• HOW TO COMPLETE THIS TASK
Print the lines in the listing below that fall between the line with "C1: 4.7uF (+5V, GND) -> 22nF (+5V, GND)" and the line with "U1: PIC12F1840 -> PIC12F629", those two lines included, exactly as they stand and with nothing else.

**** DATA SHOWN

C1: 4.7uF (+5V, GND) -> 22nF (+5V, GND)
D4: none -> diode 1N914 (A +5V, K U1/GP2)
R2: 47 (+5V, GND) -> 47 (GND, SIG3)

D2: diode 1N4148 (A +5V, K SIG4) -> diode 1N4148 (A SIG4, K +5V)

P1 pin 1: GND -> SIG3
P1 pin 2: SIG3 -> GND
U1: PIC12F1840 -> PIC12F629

********
**** DATA SHOWN

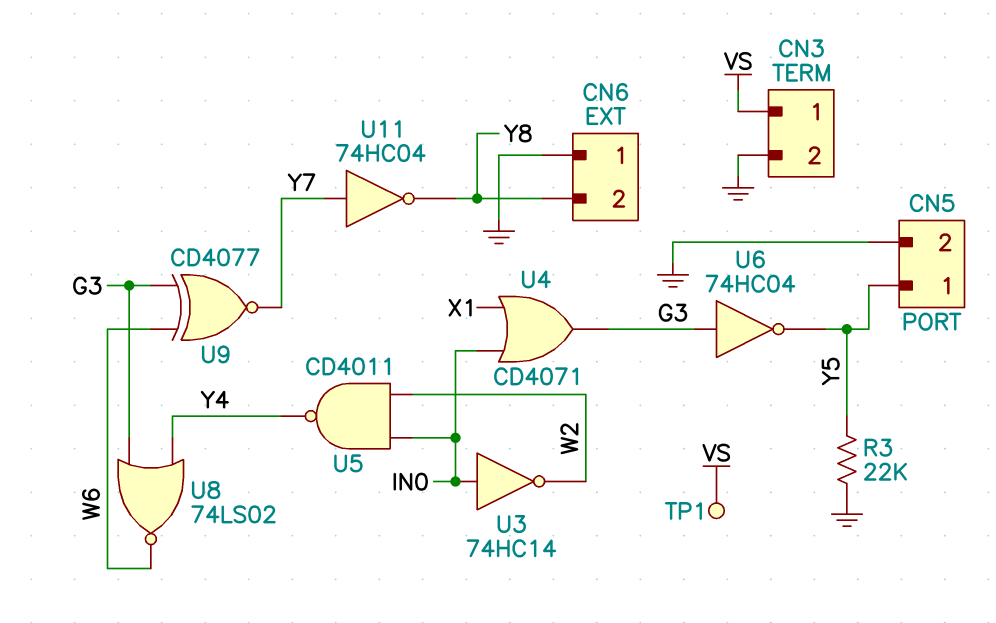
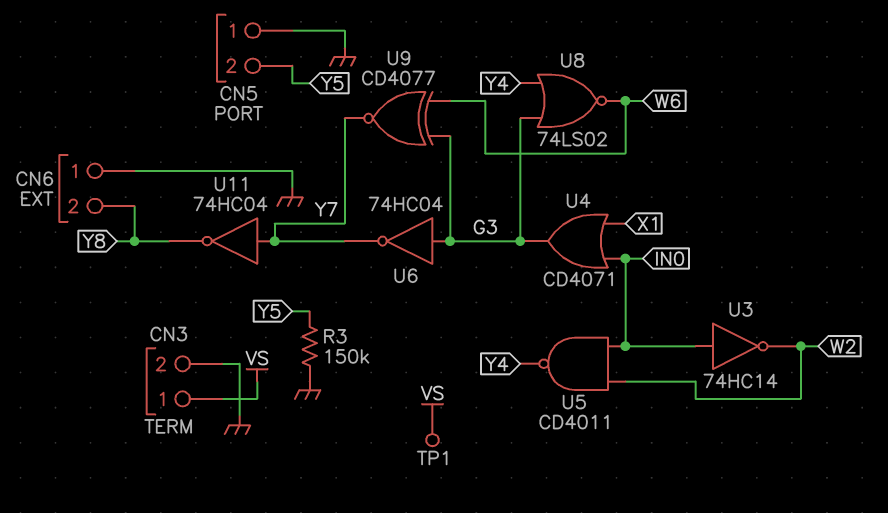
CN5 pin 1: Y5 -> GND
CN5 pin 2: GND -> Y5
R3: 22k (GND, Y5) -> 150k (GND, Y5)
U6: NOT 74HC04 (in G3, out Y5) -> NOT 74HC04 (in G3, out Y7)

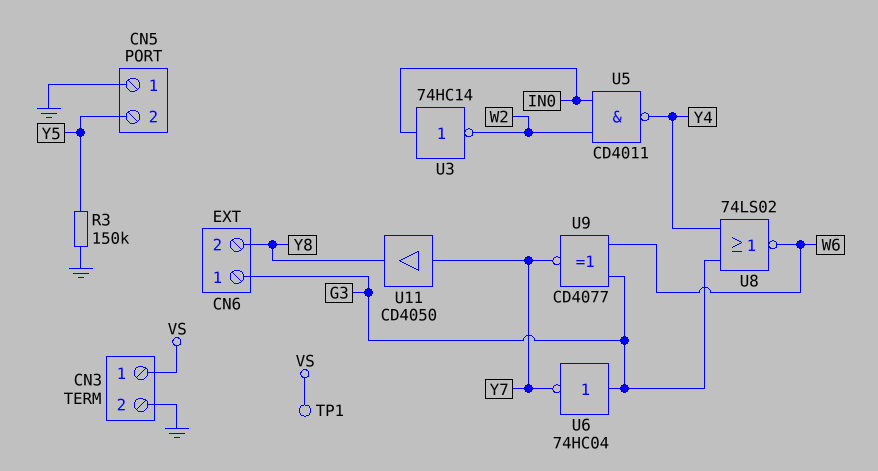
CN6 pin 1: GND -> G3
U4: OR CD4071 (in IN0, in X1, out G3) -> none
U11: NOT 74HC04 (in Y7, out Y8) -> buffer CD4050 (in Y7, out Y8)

********
**** DATA SHOWN

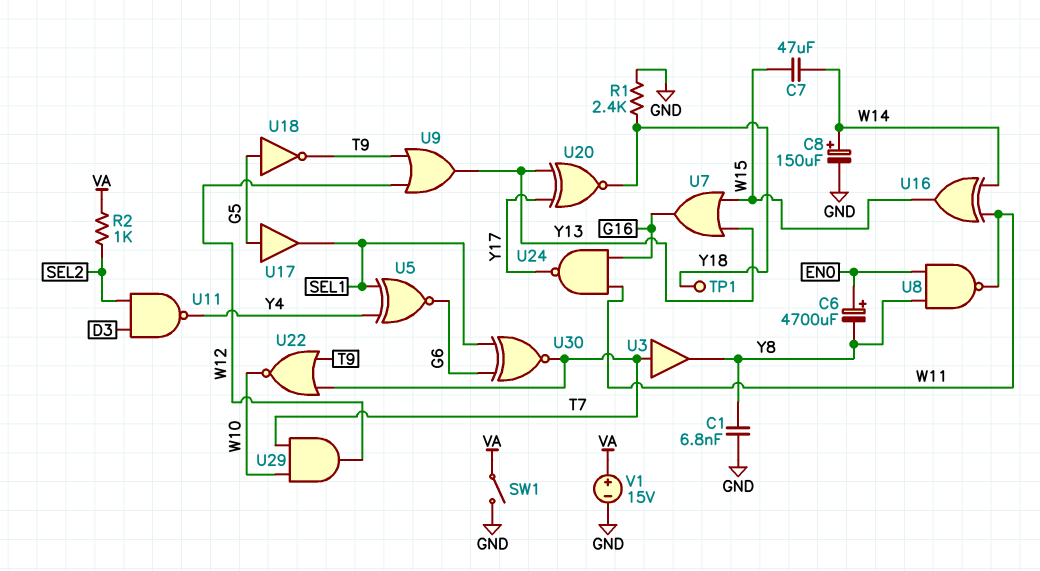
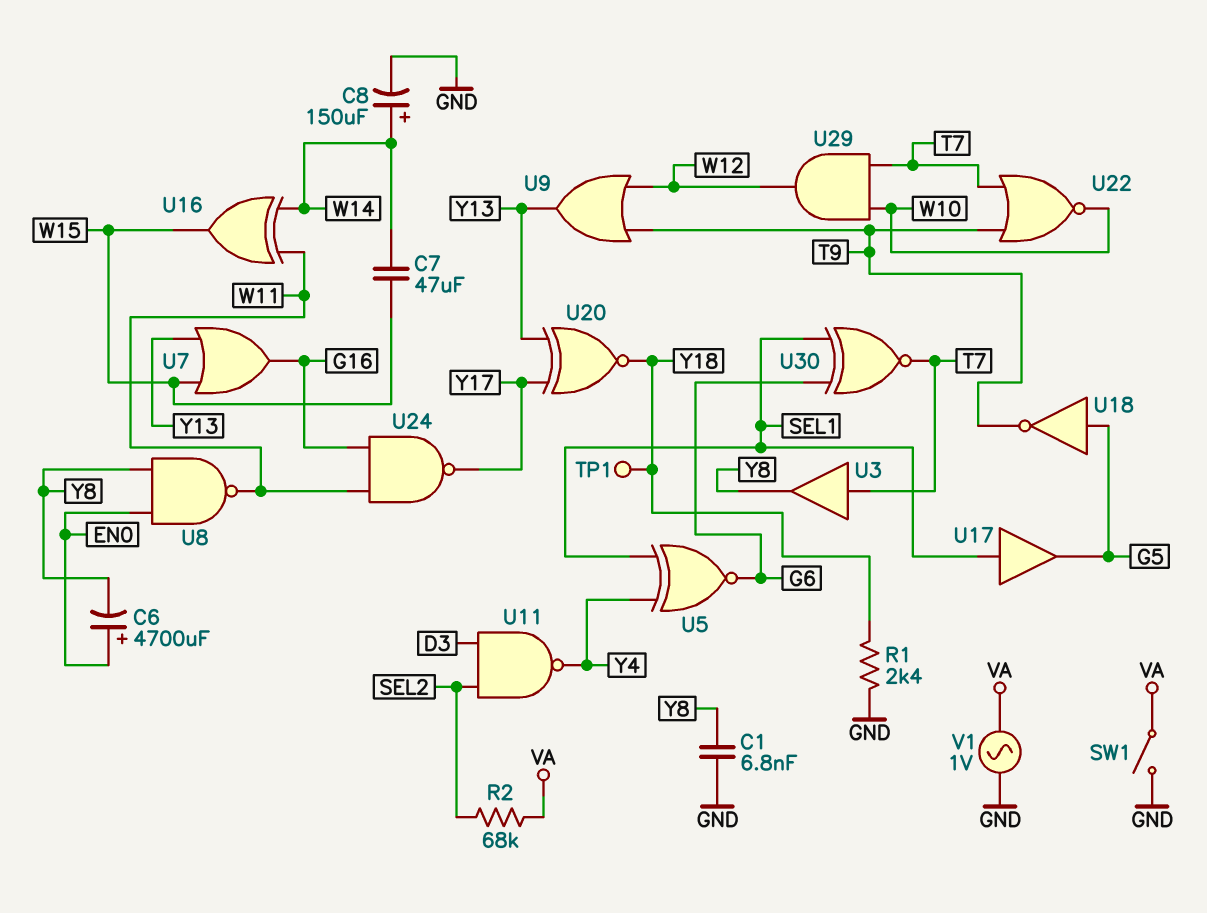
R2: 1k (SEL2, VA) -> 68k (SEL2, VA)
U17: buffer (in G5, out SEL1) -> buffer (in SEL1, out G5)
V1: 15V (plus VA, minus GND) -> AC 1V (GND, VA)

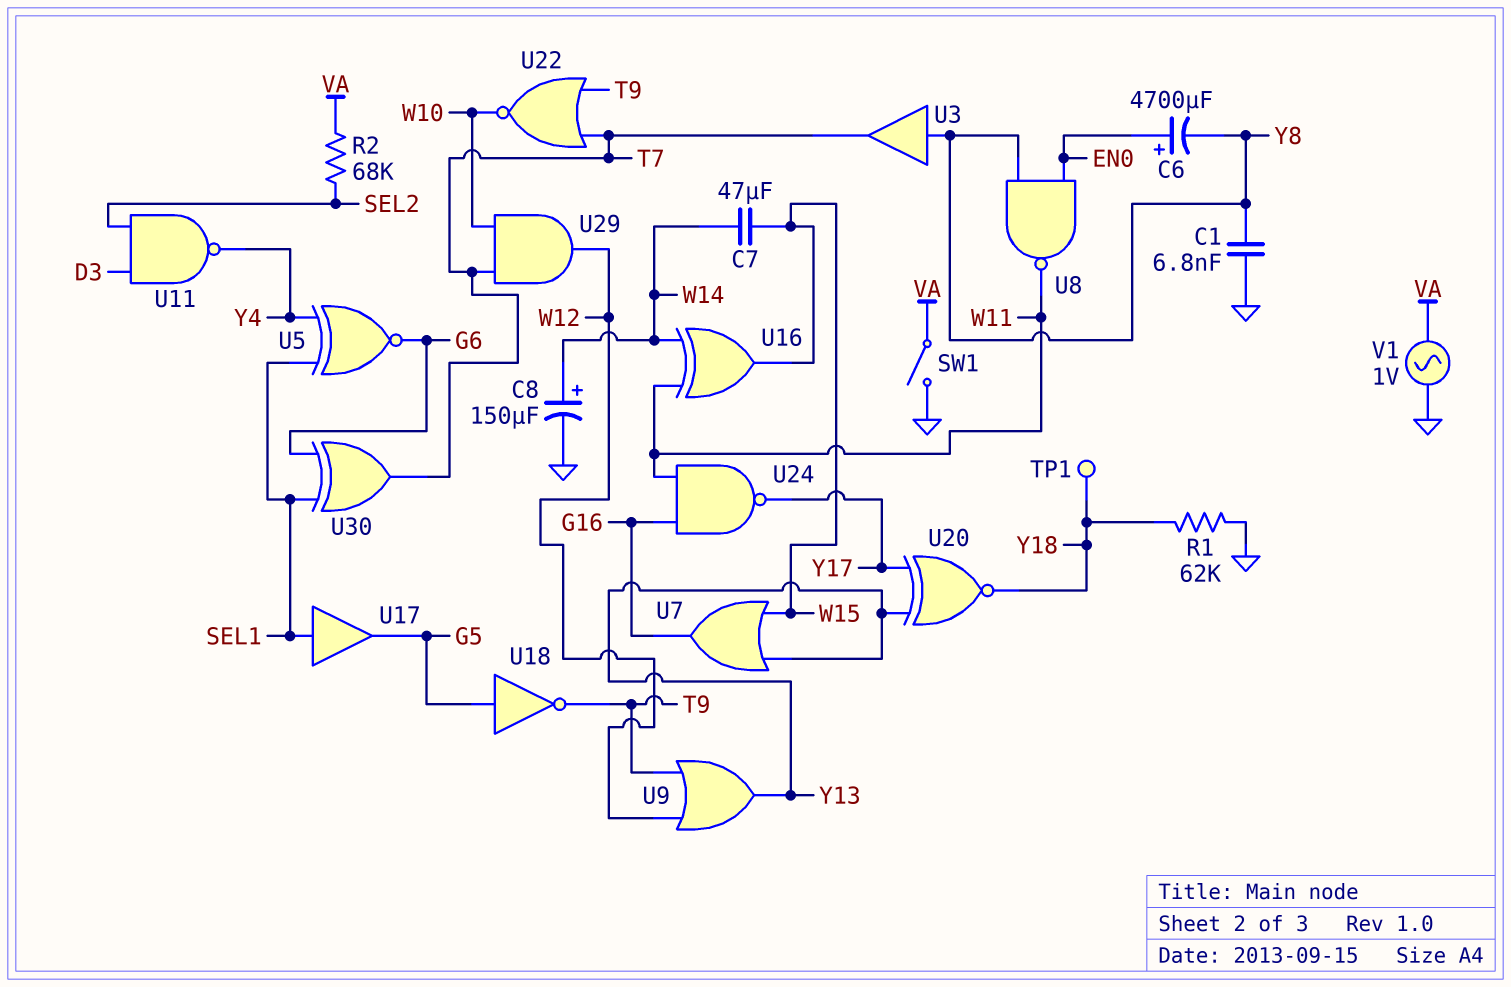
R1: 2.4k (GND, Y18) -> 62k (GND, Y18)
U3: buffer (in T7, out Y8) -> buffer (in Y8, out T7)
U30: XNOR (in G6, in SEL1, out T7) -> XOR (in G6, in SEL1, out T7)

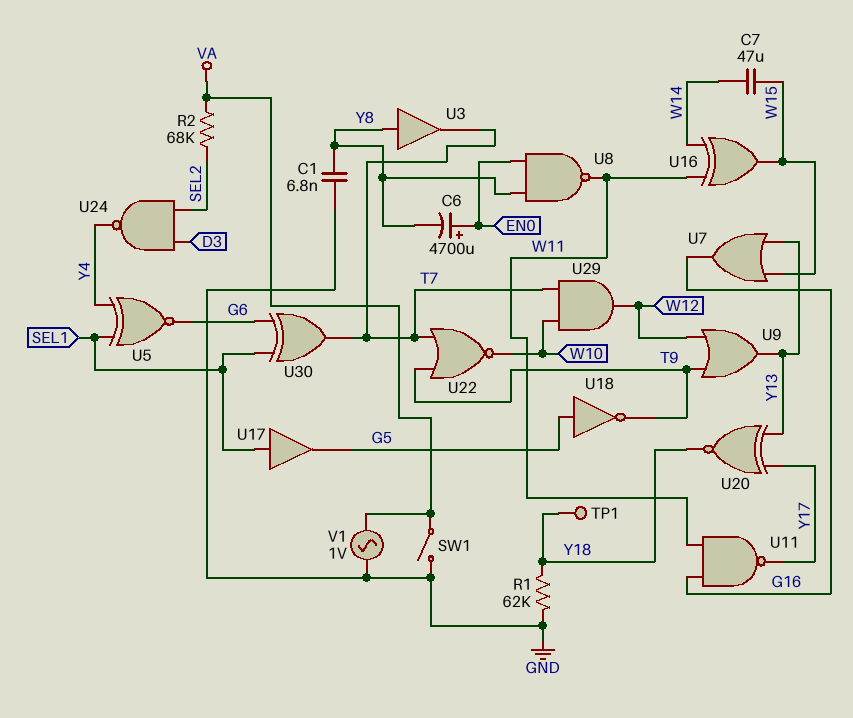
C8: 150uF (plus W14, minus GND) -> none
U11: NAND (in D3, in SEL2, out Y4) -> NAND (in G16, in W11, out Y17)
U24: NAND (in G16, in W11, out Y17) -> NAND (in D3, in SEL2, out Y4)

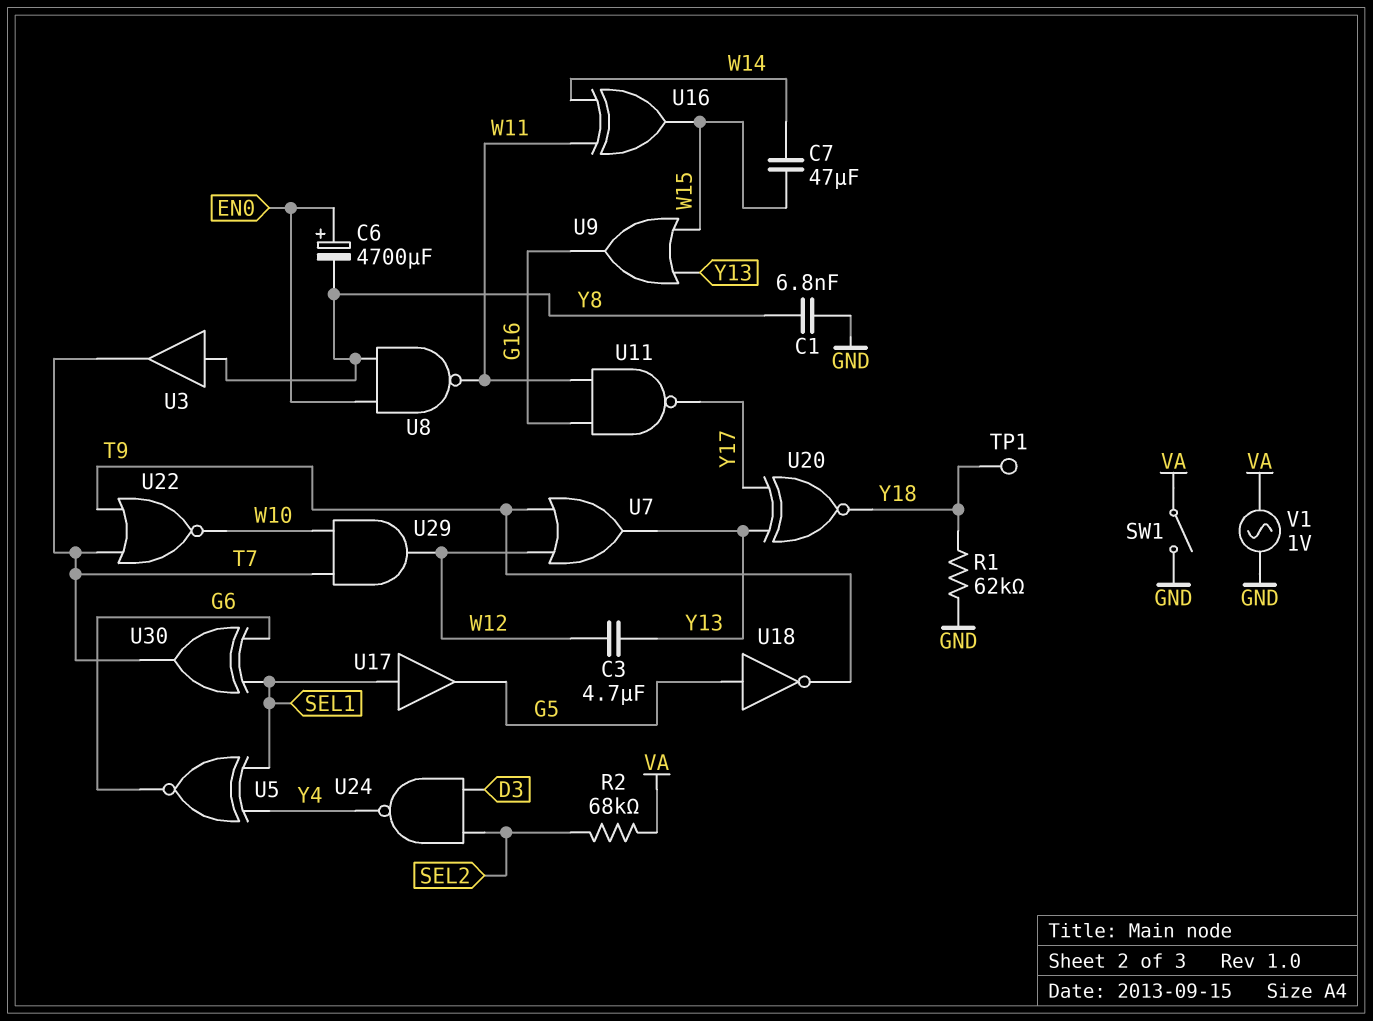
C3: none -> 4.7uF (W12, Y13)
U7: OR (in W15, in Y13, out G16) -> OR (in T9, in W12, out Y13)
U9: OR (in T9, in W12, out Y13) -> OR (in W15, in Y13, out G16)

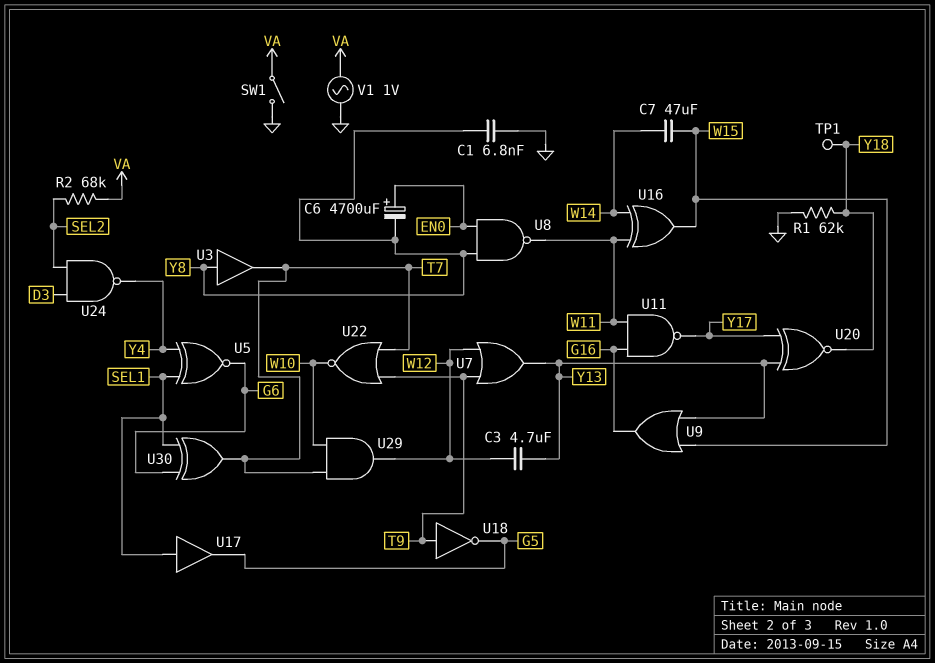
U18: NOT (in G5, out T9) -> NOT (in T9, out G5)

********

• THE ANSWER
C1: 4.7uF (+5V, GND) -> 22nF (+5V, GND)
D4: none -> diode 1N914 (A +5V, K U1/GP2)
R2: 47 (+5V, GND) -> 47 (GND, SIG3)

D2: diode 1N4148 (A +5V, K SIG4) -> diode 1N4148 (A SIG4, K +5V)

P1 pin 1: GND -> SIG3
P1 pin 2: SIG3 -> GND
U1: PIC12F1840 -> PIC12F629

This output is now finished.